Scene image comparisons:
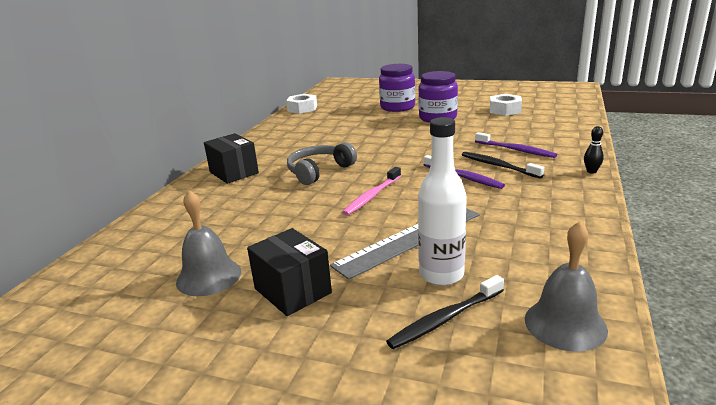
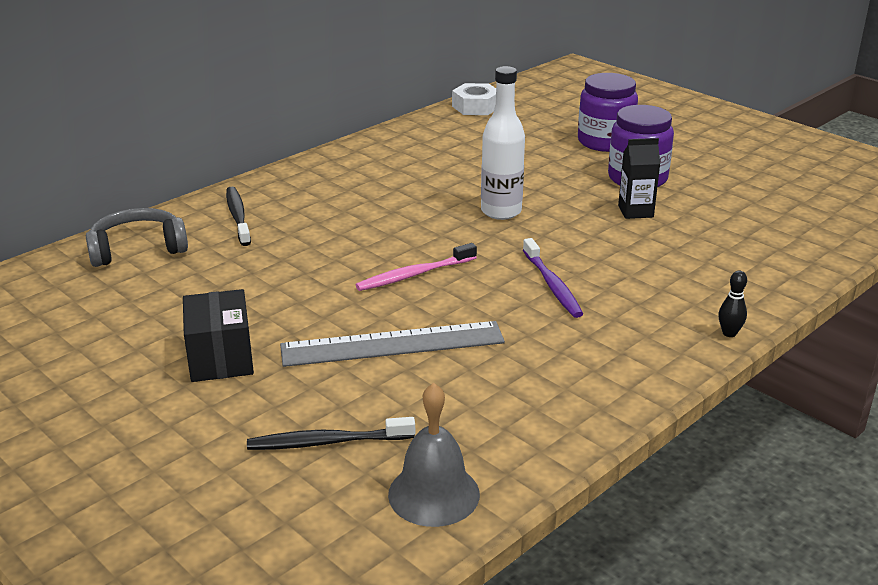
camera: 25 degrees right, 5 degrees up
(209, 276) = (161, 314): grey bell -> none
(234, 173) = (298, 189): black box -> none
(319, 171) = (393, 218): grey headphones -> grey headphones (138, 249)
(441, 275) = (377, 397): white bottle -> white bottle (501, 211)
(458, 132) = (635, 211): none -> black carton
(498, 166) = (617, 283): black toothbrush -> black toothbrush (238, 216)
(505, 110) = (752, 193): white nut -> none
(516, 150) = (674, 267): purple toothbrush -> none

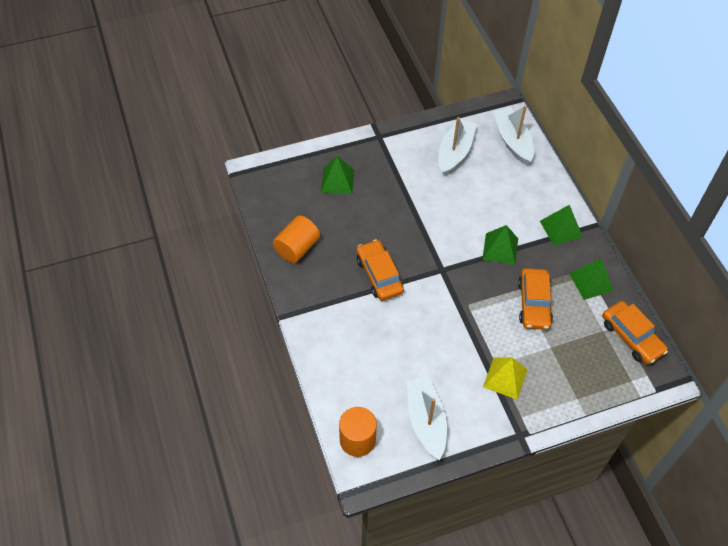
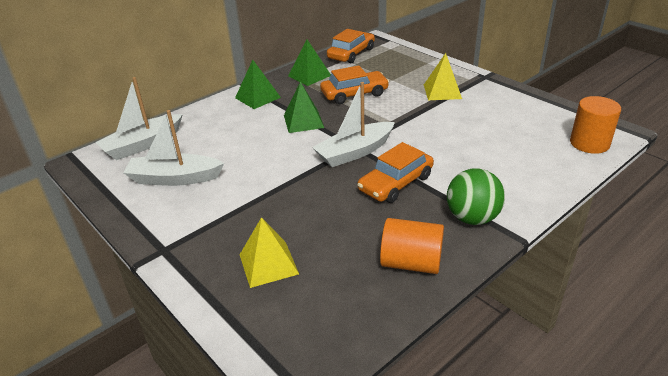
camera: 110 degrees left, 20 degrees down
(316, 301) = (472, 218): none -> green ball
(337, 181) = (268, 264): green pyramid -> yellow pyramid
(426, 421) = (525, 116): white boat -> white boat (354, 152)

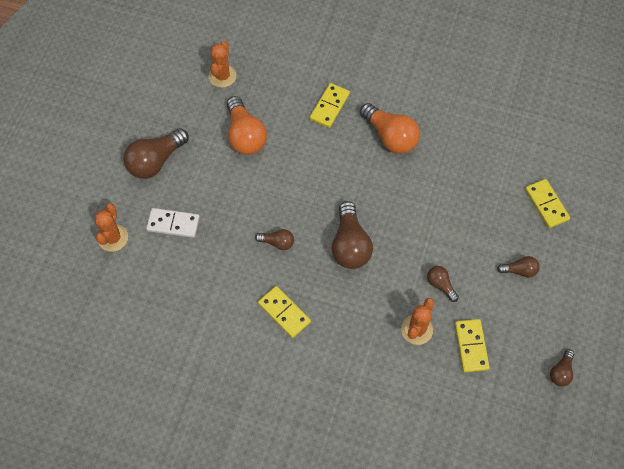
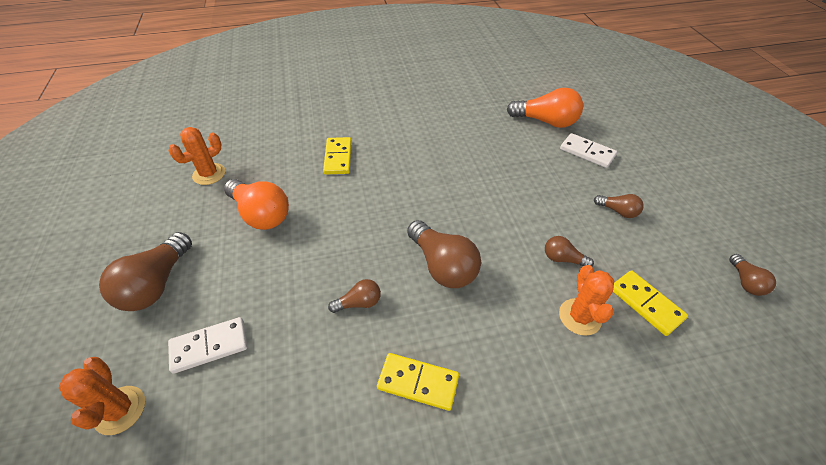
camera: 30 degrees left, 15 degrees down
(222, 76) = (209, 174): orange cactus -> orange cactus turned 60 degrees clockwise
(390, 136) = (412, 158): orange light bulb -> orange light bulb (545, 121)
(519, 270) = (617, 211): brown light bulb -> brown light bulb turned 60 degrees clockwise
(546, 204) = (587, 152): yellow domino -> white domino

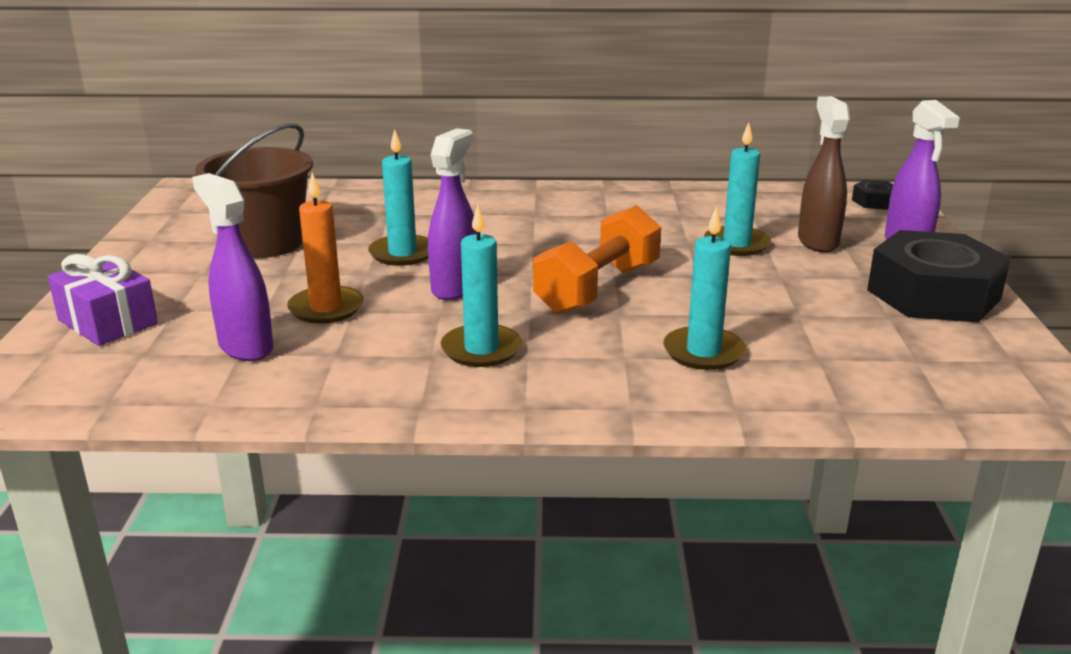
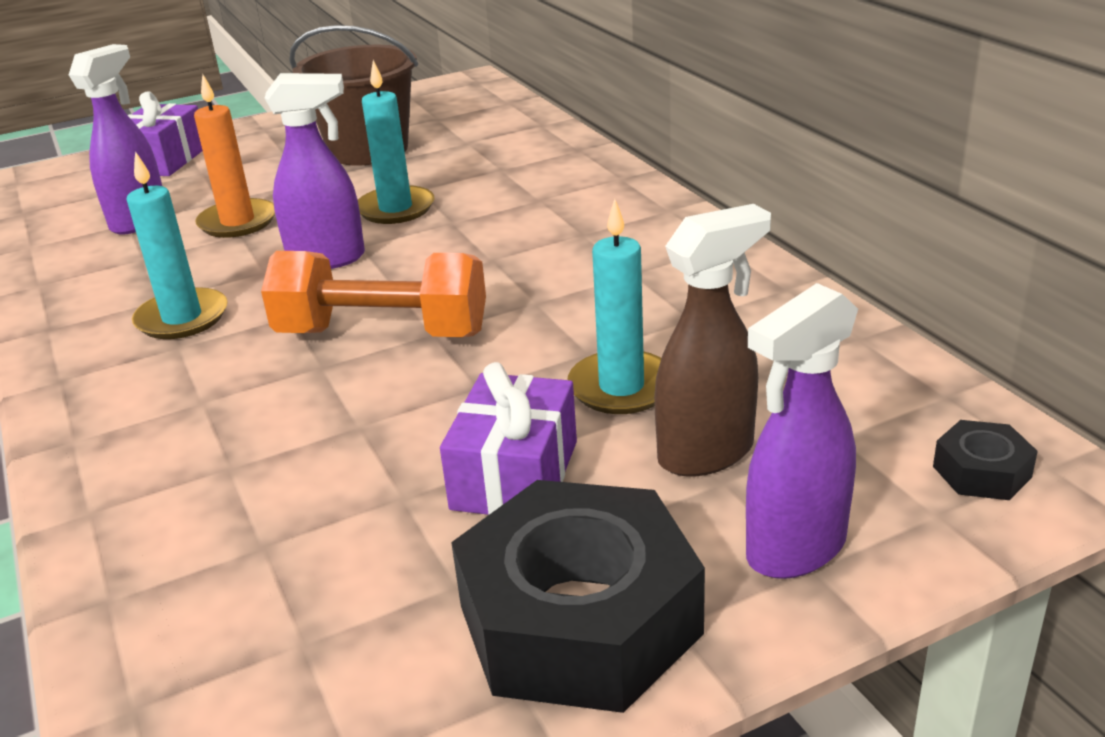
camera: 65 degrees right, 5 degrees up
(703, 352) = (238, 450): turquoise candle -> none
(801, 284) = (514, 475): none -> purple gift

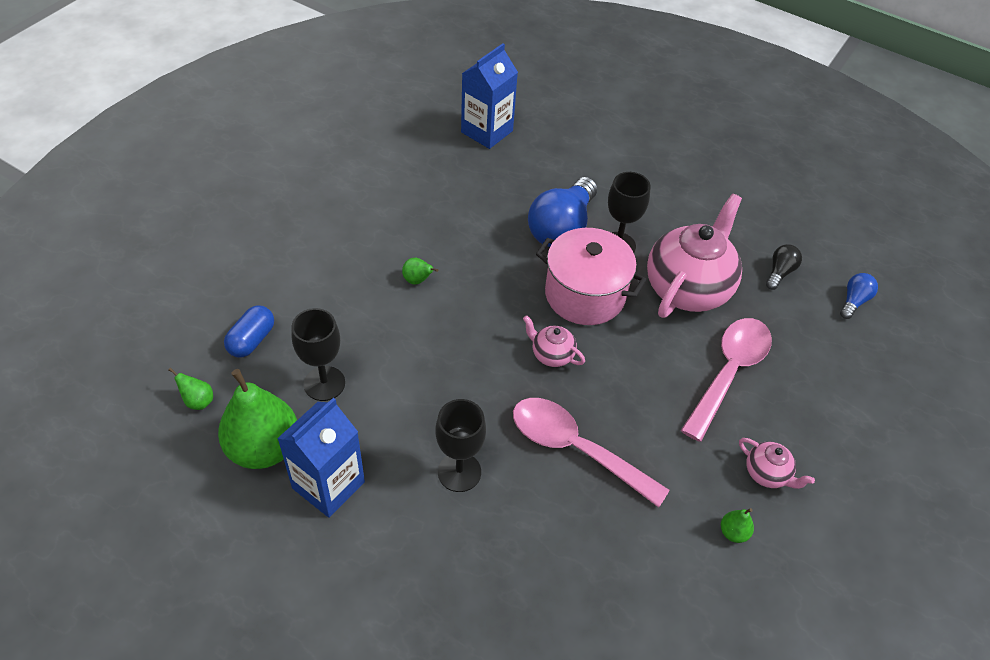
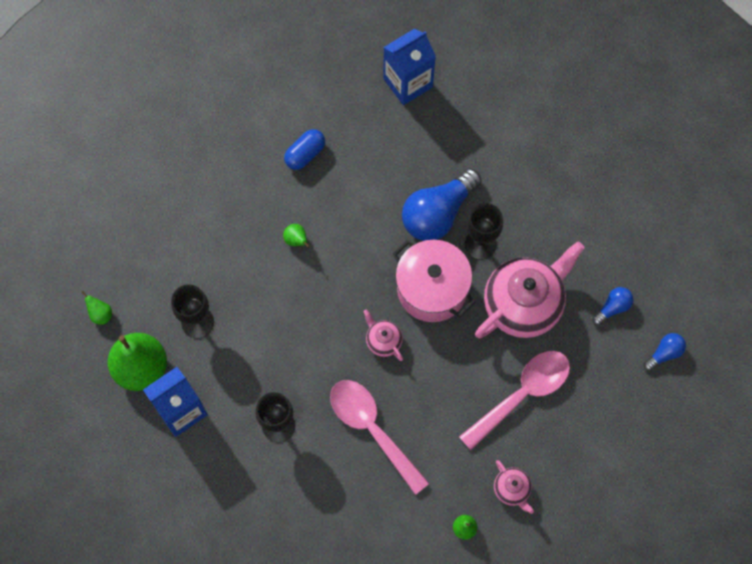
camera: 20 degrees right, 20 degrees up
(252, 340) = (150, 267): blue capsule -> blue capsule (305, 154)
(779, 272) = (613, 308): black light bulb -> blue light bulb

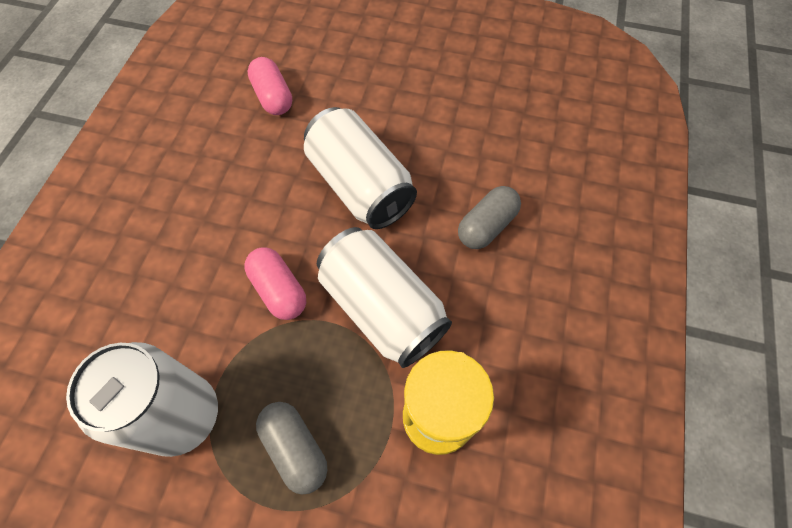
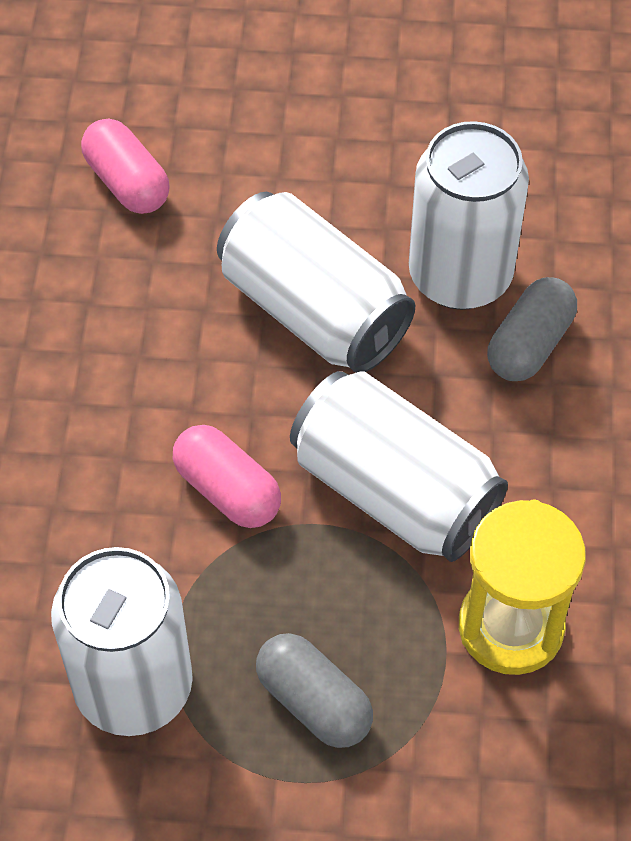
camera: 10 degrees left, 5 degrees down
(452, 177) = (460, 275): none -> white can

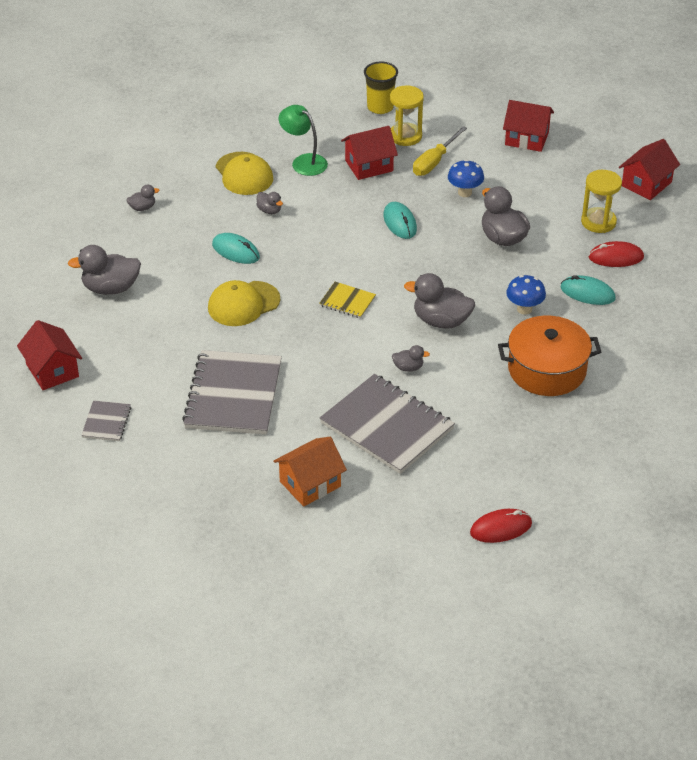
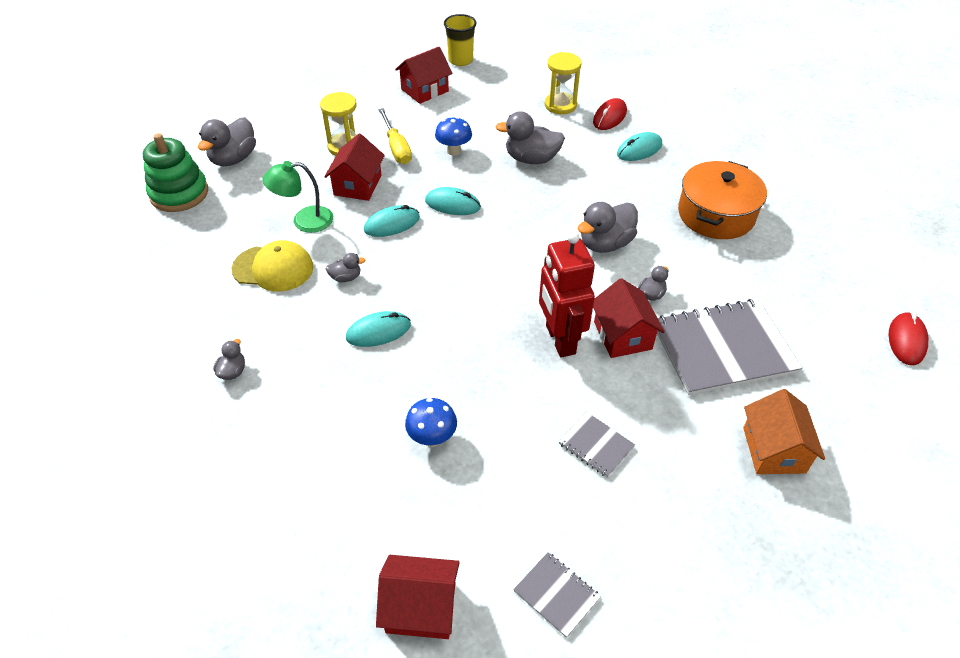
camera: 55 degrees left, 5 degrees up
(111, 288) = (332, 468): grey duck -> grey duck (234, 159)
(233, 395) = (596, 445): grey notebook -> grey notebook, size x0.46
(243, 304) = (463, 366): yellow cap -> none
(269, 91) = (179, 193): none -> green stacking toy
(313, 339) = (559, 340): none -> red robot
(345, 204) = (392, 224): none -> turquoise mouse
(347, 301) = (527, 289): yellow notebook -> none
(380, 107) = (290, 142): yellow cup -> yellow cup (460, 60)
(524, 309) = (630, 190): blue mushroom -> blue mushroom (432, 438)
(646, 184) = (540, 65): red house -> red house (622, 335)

Exercise directions: Copy the entries above exactly, but only the stretch from the line containing "(337, 181) = (268, 264): green" through the line containing "(222, 76) = (209, 174): orange". Keep both end lines; drop the pictures.

Exercise output:
(337, 181) = (268, 264): green pyramid -> yellow pyramid
(426, 421) = (525, 116): white boat -> white boat (354, 152)

camera: 30 degrees left, 15 degrees down
(222, 76) = (209, 174): orange cactus -> orange cactus turned 60 degrees clockwise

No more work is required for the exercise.